Return the lines below exactly, starting with the line that contains "(637, 461) = (497, 538): none" and stopping after the last line.
*** Opening DATASET CONTENT ***
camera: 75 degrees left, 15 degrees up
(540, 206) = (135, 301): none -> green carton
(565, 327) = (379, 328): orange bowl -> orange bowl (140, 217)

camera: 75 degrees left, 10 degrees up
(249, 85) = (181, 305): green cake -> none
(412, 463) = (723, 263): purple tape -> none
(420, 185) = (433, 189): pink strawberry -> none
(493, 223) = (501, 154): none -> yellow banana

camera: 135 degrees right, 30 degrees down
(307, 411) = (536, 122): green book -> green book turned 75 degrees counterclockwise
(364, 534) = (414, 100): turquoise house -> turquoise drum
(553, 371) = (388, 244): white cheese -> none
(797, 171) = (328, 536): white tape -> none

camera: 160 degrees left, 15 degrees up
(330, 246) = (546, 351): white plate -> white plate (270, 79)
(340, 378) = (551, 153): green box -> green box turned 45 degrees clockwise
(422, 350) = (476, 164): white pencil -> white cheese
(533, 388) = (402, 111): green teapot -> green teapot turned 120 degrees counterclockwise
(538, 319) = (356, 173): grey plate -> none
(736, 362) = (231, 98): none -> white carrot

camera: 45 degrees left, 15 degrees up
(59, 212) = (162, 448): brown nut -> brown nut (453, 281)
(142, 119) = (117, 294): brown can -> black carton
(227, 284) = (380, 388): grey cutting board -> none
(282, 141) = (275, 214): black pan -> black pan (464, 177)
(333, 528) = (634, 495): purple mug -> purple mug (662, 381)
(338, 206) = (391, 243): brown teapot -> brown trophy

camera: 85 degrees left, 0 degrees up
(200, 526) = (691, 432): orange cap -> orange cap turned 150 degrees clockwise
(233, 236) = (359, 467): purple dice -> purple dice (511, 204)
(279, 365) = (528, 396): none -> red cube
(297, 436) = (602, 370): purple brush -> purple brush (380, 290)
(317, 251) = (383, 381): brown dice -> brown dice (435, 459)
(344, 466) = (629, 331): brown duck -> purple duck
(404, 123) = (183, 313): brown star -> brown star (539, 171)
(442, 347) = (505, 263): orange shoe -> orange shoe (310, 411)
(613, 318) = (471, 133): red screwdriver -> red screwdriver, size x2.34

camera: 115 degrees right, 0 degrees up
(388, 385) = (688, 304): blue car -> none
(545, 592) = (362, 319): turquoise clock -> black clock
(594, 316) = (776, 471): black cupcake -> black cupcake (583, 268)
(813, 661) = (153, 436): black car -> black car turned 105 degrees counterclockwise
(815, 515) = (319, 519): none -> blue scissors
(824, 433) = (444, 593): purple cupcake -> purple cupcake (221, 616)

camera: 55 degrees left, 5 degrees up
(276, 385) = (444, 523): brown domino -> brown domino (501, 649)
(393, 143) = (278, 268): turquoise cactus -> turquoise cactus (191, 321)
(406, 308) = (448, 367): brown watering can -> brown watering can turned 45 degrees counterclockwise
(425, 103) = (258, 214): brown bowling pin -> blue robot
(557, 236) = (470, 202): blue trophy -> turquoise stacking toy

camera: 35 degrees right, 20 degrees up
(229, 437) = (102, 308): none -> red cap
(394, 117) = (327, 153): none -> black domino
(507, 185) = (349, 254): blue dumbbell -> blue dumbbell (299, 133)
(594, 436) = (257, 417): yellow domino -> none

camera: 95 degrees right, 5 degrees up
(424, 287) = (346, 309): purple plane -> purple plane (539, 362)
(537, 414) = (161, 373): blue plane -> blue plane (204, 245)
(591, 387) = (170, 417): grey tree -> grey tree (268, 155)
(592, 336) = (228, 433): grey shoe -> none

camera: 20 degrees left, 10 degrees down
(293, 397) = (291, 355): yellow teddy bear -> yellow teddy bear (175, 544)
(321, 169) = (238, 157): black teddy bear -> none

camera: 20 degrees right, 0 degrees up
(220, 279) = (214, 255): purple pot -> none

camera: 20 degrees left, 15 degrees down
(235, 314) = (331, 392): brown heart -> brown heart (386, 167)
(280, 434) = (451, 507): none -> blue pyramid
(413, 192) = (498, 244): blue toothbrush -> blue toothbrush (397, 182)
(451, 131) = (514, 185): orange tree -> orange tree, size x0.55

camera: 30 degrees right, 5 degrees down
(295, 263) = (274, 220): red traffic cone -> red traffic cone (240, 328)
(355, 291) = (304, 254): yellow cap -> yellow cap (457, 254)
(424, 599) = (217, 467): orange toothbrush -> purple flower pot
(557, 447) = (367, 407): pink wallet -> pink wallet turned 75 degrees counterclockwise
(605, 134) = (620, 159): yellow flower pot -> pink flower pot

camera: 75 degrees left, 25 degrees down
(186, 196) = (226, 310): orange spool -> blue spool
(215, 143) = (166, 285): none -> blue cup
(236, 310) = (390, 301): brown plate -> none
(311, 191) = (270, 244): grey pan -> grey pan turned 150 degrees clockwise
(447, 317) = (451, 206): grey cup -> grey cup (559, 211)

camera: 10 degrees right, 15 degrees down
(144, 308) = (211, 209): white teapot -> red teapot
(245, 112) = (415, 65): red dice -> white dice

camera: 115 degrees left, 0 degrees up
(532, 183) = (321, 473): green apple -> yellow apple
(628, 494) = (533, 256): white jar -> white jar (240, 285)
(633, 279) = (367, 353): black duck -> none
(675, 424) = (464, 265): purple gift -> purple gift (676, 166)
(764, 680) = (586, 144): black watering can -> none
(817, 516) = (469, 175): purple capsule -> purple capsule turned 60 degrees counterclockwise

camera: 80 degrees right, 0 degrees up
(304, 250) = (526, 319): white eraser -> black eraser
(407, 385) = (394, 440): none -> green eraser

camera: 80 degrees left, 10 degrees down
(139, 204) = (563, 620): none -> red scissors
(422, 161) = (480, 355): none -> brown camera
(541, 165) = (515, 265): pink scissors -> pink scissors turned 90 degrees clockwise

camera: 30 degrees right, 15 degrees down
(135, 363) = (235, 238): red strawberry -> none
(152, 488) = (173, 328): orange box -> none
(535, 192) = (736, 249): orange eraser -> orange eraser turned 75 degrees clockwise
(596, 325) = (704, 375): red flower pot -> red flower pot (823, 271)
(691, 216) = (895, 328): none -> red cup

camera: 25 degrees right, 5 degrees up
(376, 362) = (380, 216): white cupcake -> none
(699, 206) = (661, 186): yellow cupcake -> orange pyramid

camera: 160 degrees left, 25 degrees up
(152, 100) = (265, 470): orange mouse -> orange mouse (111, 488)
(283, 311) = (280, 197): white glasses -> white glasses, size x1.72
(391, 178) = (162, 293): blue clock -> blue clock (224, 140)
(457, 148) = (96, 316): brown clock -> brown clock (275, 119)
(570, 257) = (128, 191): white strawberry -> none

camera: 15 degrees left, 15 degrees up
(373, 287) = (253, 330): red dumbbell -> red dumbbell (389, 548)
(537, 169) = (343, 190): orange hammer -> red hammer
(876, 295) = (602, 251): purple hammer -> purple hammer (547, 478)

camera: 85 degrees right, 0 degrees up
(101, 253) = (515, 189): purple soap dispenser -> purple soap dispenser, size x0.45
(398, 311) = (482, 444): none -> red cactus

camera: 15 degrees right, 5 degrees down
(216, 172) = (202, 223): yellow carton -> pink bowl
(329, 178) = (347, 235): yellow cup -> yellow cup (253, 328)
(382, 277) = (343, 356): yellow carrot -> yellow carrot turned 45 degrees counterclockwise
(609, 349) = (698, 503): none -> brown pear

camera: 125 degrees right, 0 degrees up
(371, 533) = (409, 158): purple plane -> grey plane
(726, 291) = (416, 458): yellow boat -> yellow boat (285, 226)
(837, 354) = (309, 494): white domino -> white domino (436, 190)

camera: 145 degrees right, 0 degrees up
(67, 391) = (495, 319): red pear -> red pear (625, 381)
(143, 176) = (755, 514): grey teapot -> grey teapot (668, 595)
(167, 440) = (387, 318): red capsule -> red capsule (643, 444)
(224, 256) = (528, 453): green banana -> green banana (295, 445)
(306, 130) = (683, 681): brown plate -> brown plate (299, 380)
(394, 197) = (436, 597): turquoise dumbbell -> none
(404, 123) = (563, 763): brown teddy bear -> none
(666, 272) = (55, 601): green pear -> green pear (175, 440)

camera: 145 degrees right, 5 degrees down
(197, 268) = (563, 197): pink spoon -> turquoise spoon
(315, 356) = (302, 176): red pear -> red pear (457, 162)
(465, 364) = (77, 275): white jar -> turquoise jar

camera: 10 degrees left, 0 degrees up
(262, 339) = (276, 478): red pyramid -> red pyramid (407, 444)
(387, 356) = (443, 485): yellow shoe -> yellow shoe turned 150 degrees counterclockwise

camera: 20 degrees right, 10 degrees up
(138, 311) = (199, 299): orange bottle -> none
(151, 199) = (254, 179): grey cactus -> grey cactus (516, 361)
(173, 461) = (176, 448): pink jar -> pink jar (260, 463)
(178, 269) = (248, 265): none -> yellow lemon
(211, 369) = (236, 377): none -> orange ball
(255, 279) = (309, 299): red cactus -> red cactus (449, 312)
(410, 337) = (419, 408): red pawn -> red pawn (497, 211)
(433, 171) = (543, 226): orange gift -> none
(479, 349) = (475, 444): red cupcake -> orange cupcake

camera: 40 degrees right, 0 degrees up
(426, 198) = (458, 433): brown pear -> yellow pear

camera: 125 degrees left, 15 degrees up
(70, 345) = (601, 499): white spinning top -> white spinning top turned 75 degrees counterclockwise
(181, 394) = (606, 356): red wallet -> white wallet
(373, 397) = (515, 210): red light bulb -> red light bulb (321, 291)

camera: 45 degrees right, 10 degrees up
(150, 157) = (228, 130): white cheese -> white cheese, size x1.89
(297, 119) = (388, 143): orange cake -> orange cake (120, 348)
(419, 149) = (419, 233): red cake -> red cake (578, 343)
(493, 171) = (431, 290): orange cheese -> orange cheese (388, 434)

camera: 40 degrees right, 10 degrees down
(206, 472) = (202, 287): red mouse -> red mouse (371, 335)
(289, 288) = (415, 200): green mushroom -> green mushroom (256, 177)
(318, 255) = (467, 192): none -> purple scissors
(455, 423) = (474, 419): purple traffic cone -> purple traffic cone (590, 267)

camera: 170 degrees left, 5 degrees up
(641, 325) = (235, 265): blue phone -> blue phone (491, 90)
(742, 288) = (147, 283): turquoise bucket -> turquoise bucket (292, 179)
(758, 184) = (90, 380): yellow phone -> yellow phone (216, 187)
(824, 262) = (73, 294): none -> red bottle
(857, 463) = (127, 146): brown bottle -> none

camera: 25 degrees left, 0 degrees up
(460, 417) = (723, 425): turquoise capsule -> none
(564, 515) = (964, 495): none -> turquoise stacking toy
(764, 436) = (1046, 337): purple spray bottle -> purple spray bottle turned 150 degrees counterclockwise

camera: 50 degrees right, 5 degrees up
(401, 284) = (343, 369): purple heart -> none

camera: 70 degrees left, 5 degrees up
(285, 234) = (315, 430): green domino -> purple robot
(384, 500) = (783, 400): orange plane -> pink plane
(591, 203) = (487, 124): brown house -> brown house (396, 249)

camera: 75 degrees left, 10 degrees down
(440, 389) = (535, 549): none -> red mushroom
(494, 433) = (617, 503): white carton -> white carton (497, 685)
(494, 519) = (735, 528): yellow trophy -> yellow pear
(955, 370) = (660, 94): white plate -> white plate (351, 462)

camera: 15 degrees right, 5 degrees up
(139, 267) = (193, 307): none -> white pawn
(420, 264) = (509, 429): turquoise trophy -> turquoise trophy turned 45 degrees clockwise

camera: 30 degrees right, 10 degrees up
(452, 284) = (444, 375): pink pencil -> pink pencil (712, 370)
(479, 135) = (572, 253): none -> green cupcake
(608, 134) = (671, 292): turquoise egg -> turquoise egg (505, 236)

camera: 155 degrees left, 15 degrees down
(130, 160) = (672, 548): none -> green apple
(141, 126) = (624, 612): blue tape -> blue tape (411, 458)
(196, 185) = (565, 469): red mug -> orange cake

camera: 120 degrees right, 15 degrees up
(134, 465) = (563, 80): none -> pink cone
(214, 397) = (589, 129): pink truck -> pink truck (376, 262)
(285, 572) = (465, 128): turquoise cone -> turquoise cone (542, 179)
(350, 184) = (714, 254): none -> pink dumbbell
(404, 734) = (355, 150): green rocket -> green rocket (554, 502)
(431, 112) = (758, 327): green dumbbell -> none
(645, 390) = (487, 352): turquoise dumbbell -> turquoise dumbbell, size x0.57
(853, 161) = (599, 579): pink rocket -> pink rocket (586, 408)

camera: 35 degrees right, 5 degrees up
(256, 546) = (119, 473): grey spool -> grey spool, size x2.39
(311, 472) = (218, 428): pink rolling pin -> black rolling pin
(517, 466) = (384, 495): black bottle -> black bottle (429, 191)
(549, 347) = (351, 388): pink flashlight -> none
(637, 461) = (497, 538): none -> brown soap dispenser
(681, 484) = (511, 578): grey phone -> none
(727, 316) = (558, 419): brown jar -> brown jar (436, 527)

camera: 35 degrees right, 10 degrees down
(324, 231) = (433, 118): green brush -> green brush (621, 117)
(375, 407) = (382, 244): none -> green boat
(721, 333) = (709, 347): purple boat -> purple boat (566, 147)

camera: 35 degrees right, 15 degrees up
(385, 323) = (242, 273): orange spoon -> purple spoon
*** Closing DATASET CONTENT ***
▸ **SOLUTION TO THE EXERCISE**:
(637, 461) = (497, 538): none -> brown soap dispenser
(681, 484) = (511, 578): grey phone -> none
(727, 316) = (558, 419): brown jar -> brown jar (436, 527)

camera: 35 degrees right, 10 degrees down
(324, 231) = (433, 118): green brush -> green brush (621, 117)
(375, 407) = (382, 244): none -> green boat
(721, 333) = (709, 347): purple boat -> purple boat (566, 147)

camera: 35 degrees right, 15 degrees up
(385, 323) = (242, 273): orange spoon -> purple spoon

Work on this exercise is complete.